# What you are asked to do
Please return the records below exactly as they appear, leaving every picture out.

(Source data)
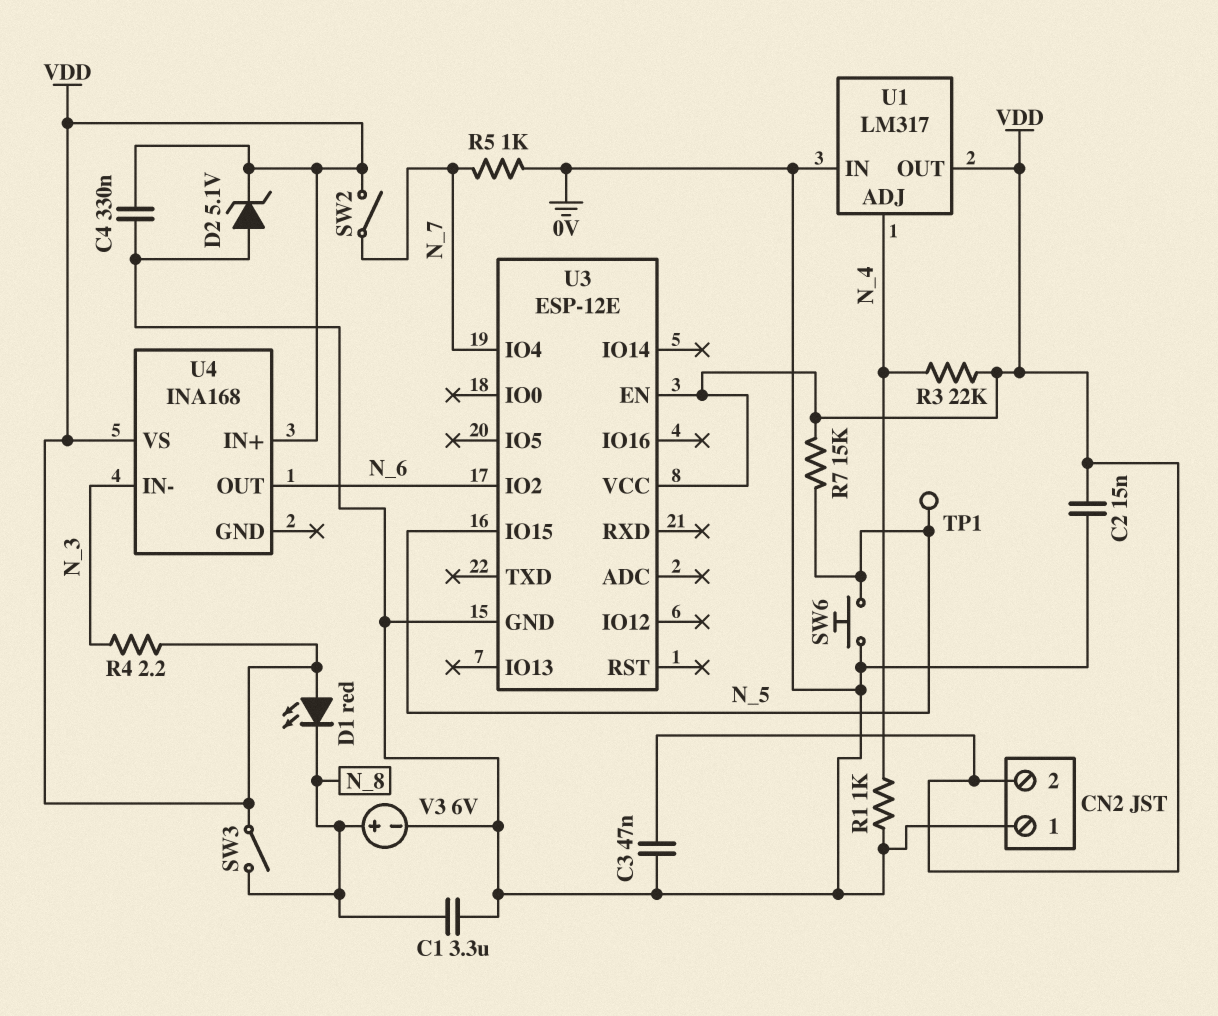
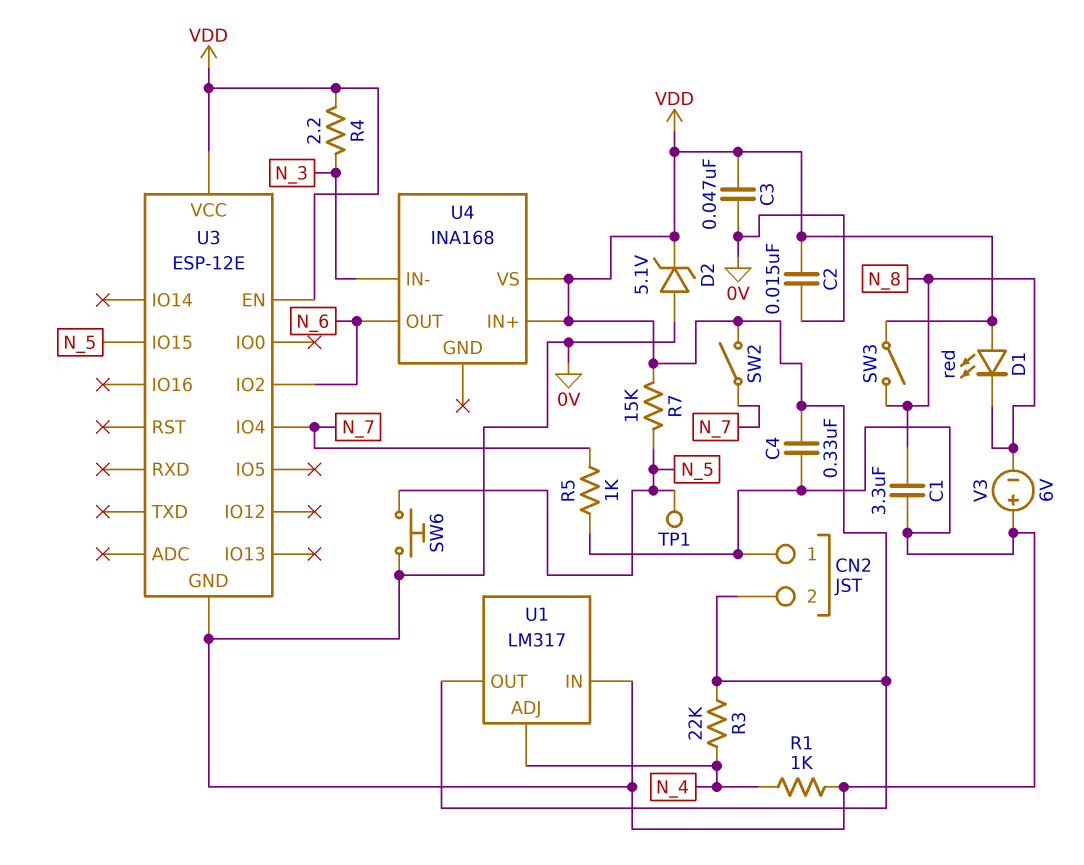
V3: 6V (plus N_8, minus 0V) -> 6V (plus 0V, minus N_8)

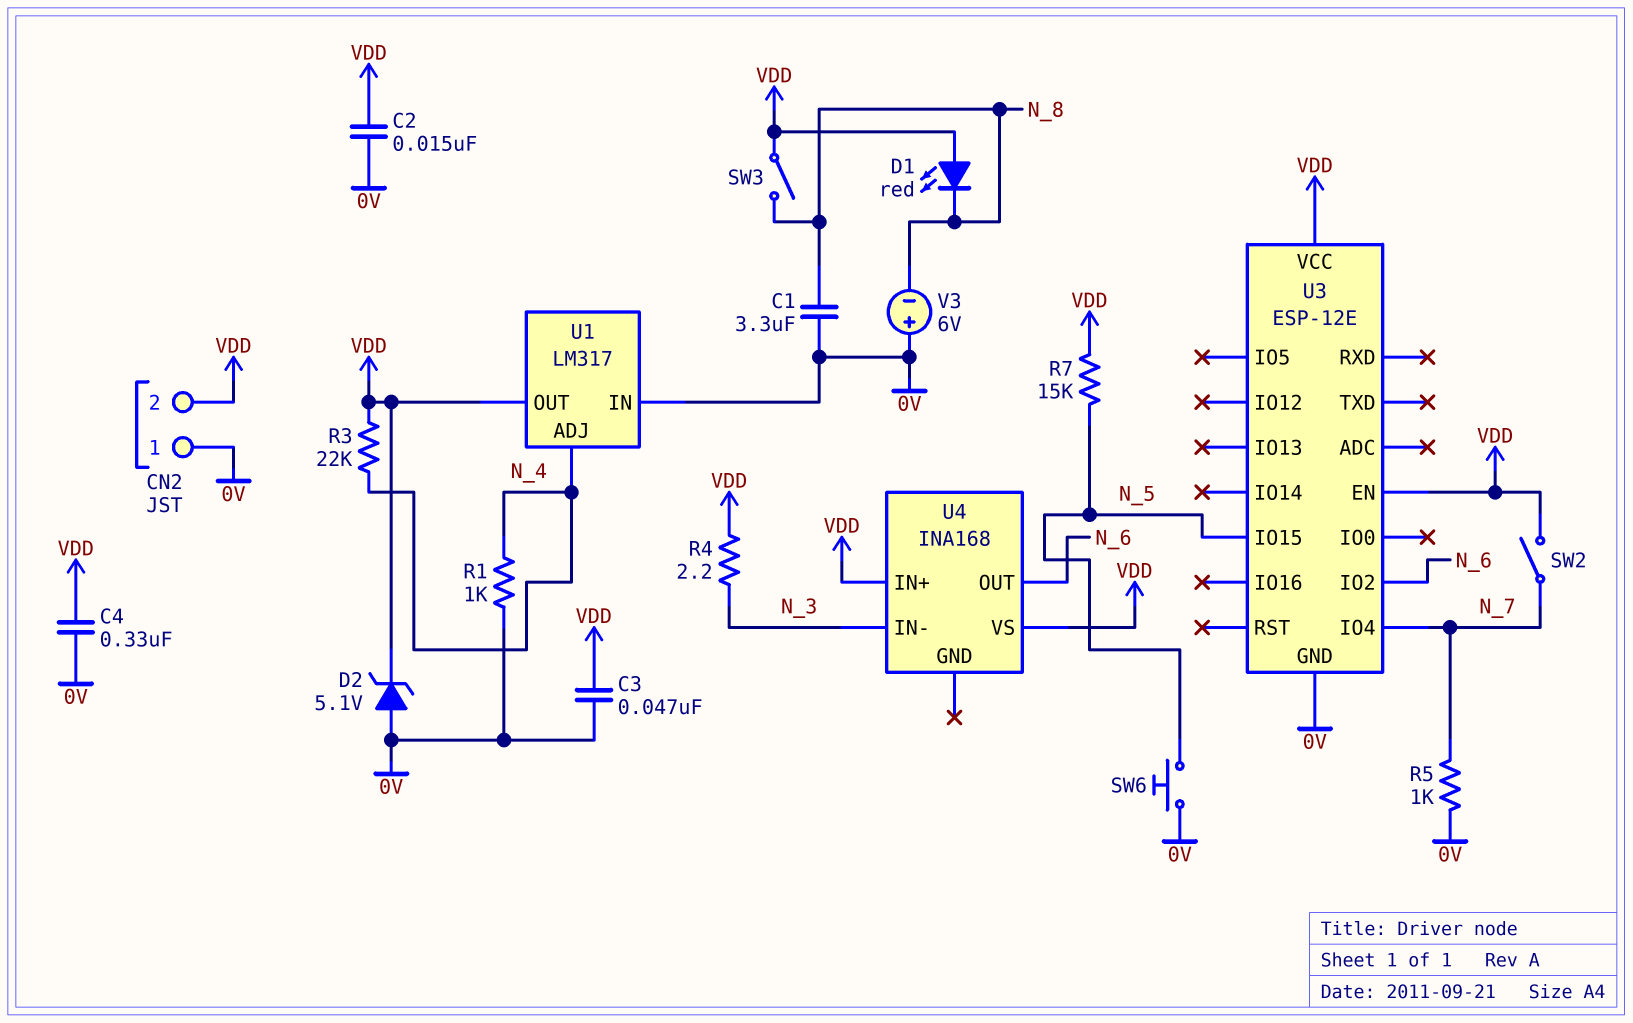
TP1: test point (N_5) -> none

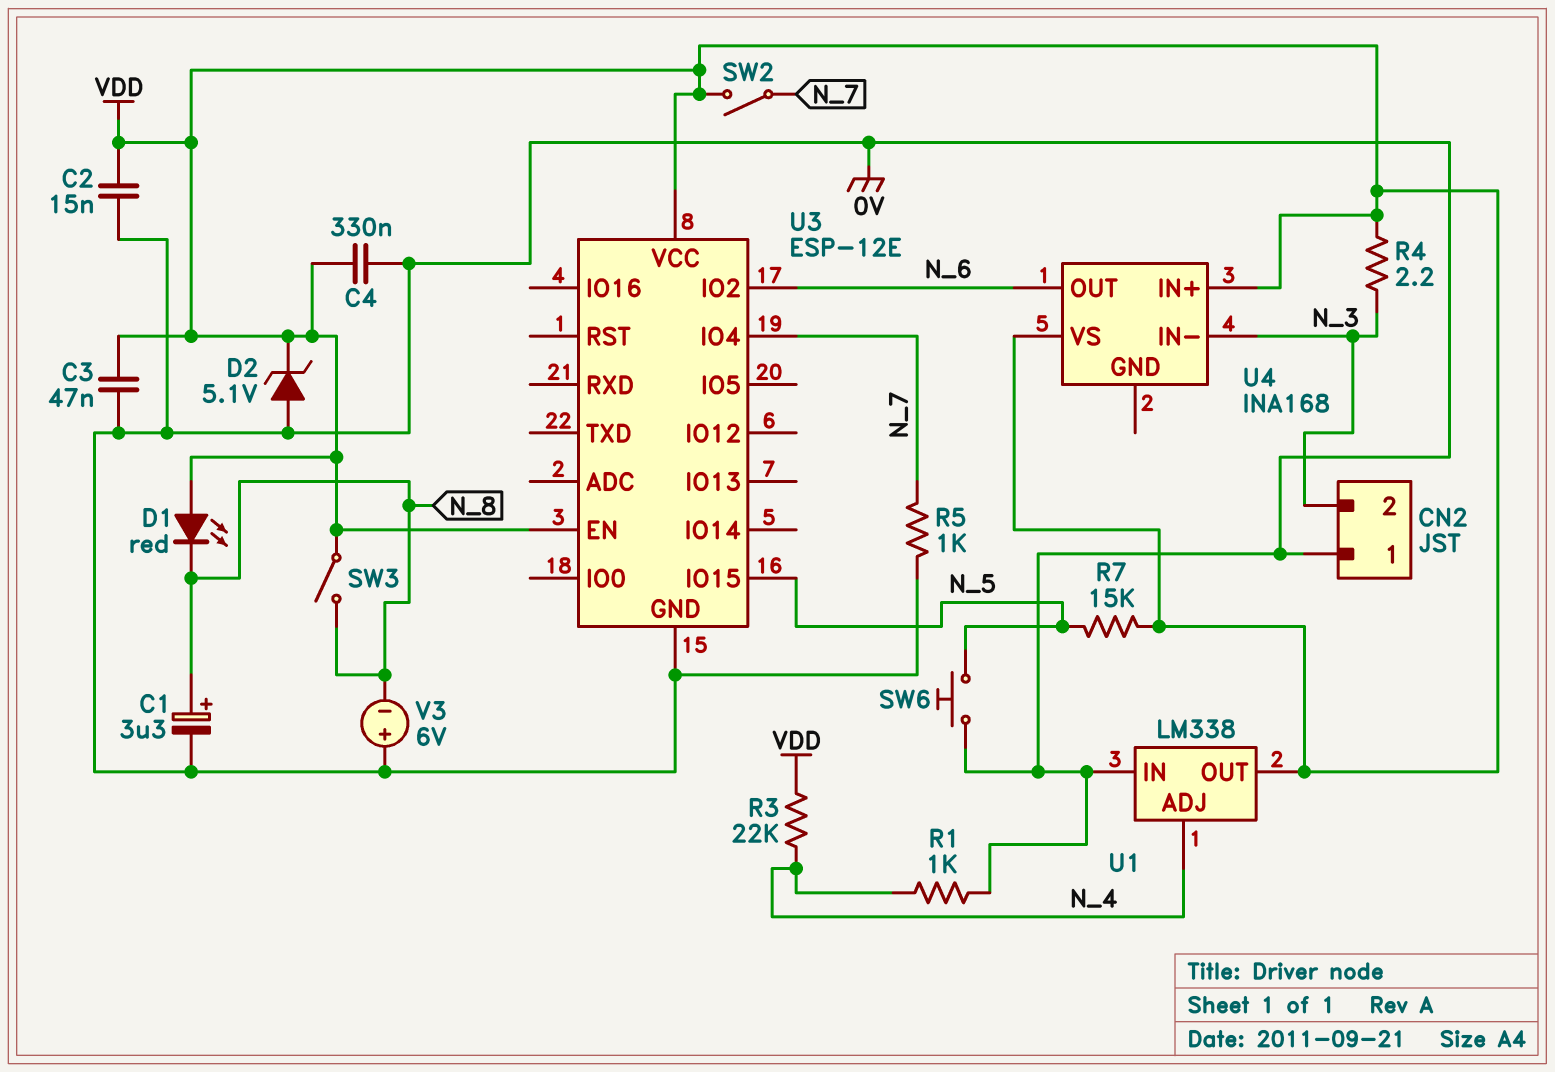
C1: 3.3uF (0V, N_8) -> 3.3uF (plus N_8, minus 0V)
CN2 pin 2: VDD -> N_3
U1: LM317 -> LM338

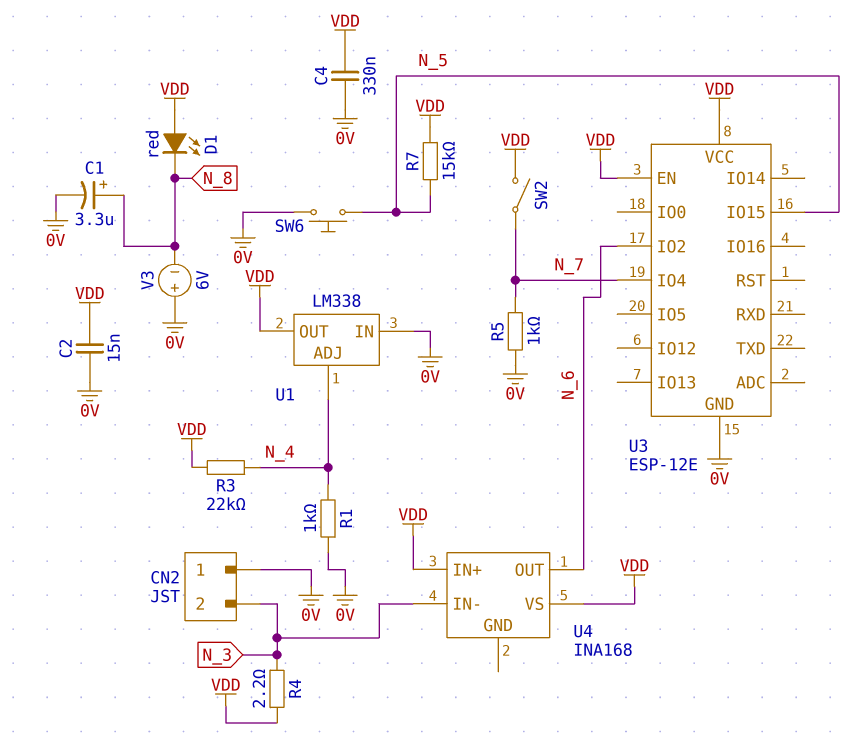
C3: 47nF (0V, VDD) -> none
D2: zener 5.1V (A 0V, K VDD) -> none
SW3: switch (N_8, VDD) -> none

# Exercise answer
V3: 6V (plus N_8, minus 0V) -> 6V (plus 0V, minus N_8)

TP1: test point (N_5) -> none

C1: 3.3uF (0V, N_8) -> 3.3uF (plus N_8, minus 0V)
CN2 pin 2: VDD -> N_3
U1: LM317 -> LM338

C3: 47nF (0V, VDD) -> none
D2: zener 5.1V (A 0V, K VDD) -> none
SW3: switch (N_8, VDD) -> none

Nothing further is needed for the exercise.